**Excerpted records:**
--- START ---

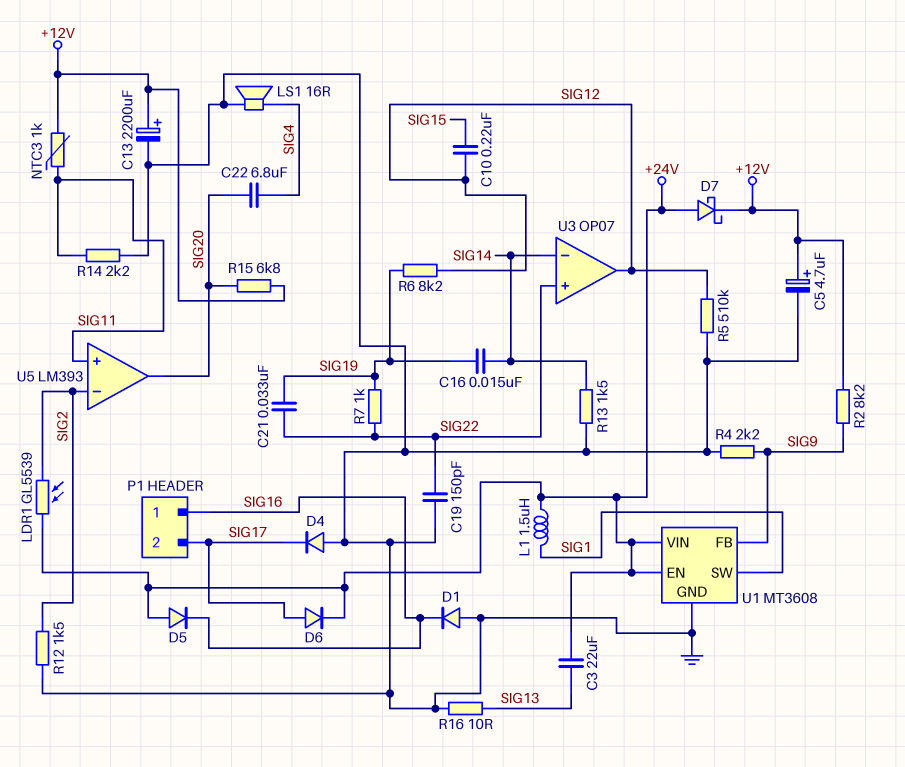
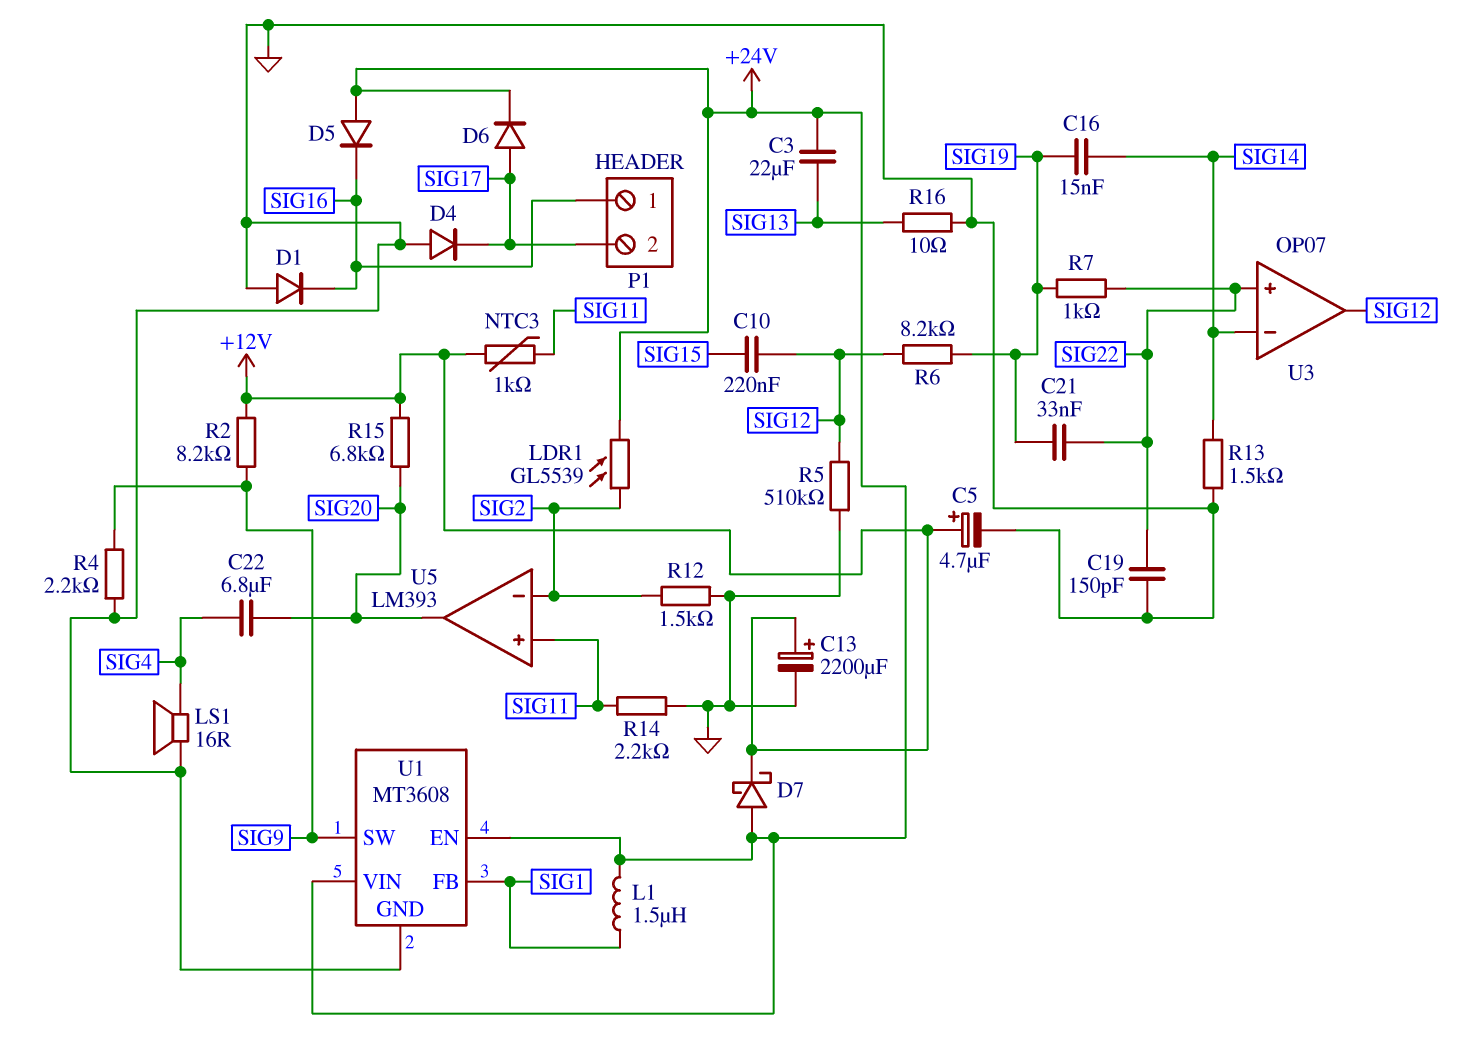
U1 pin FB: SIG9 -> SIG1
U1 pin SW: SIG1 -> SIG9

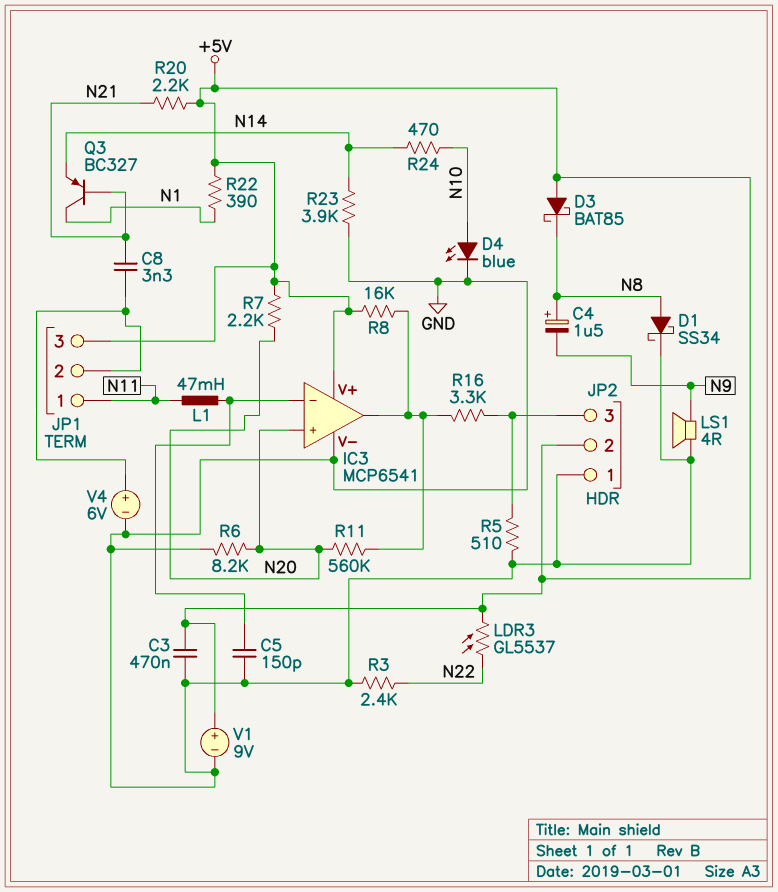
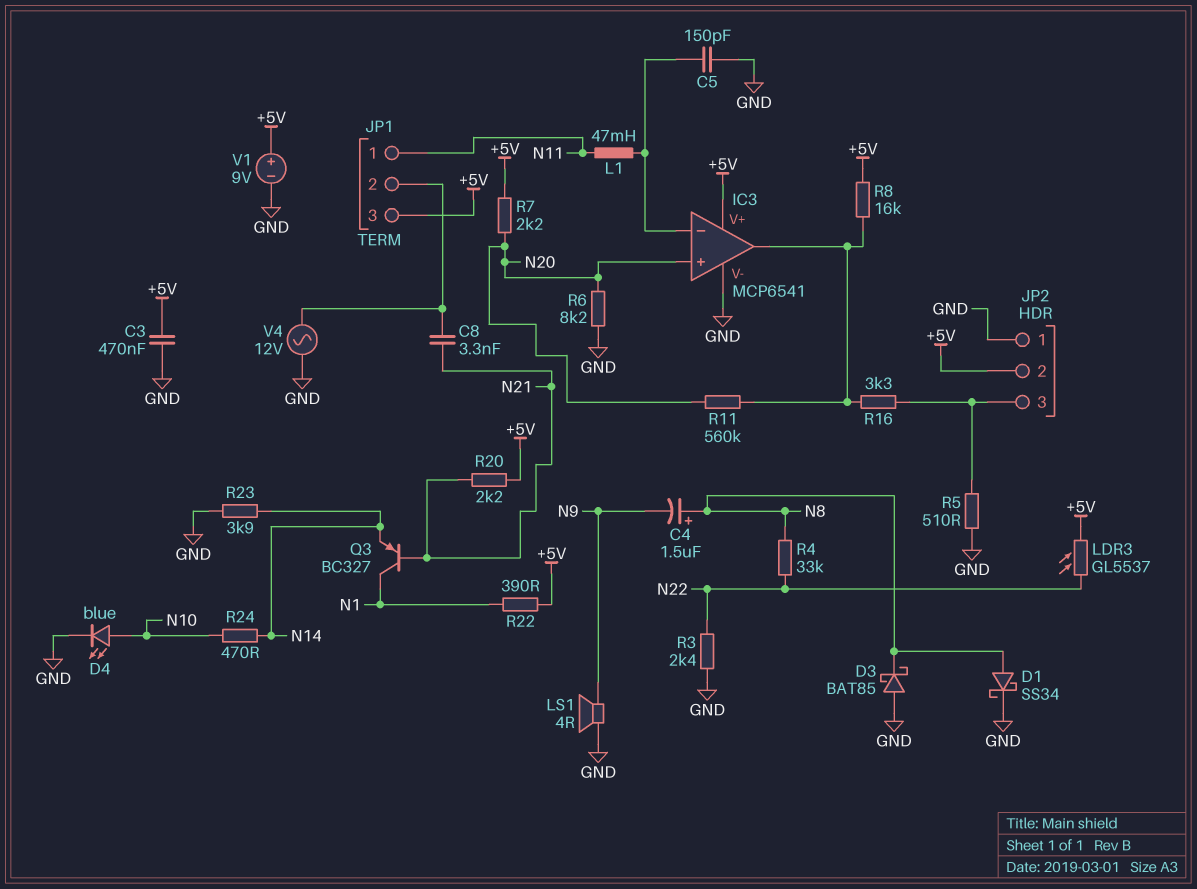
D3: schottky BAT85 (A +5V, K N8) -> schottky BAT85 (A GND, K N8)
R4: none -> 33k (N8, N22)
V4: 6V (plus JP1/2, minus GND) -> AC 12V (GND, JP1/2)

--- END ---
--- START ---

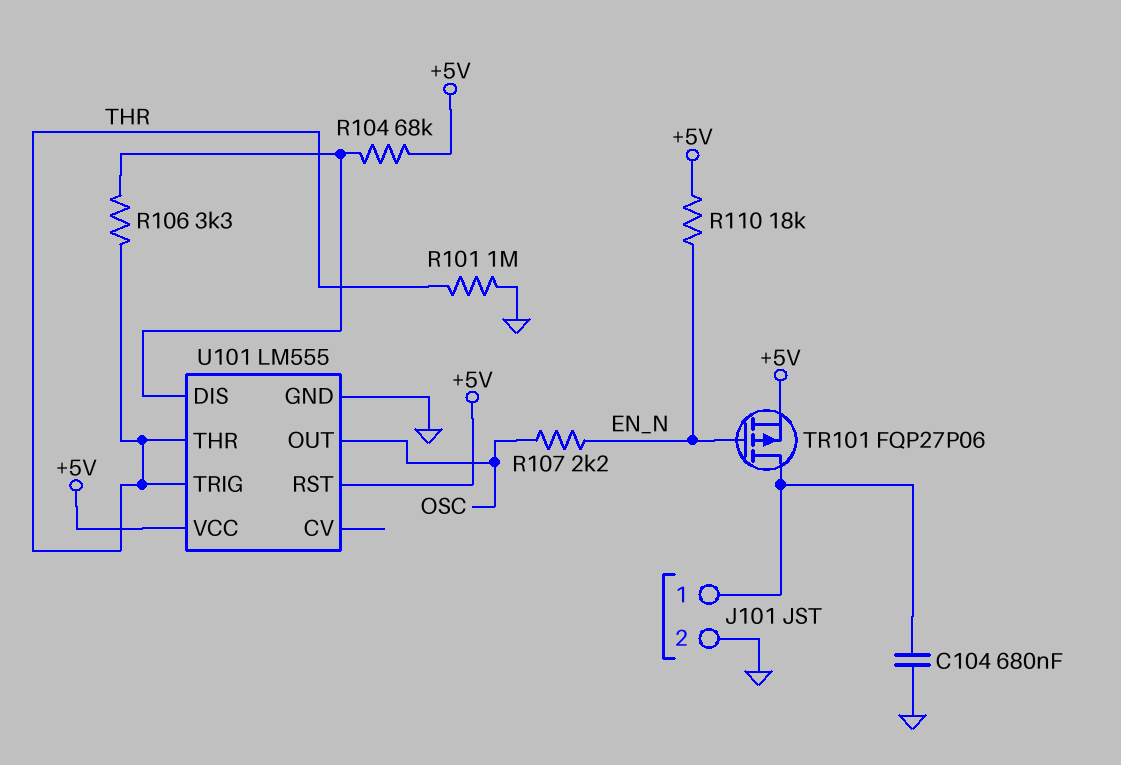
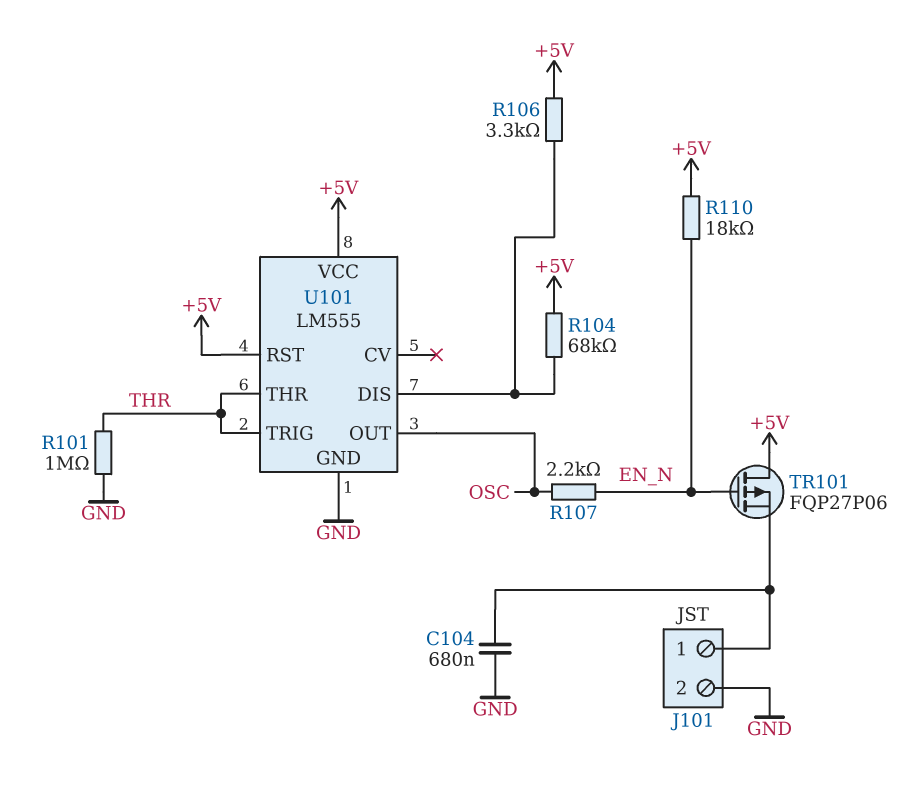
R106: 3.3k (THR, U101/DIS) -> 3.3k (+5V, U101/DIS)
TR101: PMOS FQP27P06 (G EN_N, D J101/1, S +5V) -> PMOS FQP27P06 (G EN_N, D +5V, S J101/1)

--- END ---

Write down again, exactly as given, only the lines above that fall from the line with "R106: 3.3k (THR, U101/DIS)" to the line with "TR101: PMOS FQP27P06", inclusive.

**Solved problem:**
R106: 3.3k (THR, U101/DIS) -> 3.3k (+5V, U101/DIS)
TR101: PMOS FQP27P06 (G EN_N, D J101/1, S +5V) -> PMOS FQP27P06 (G EN_N, D +5V, S J101/1)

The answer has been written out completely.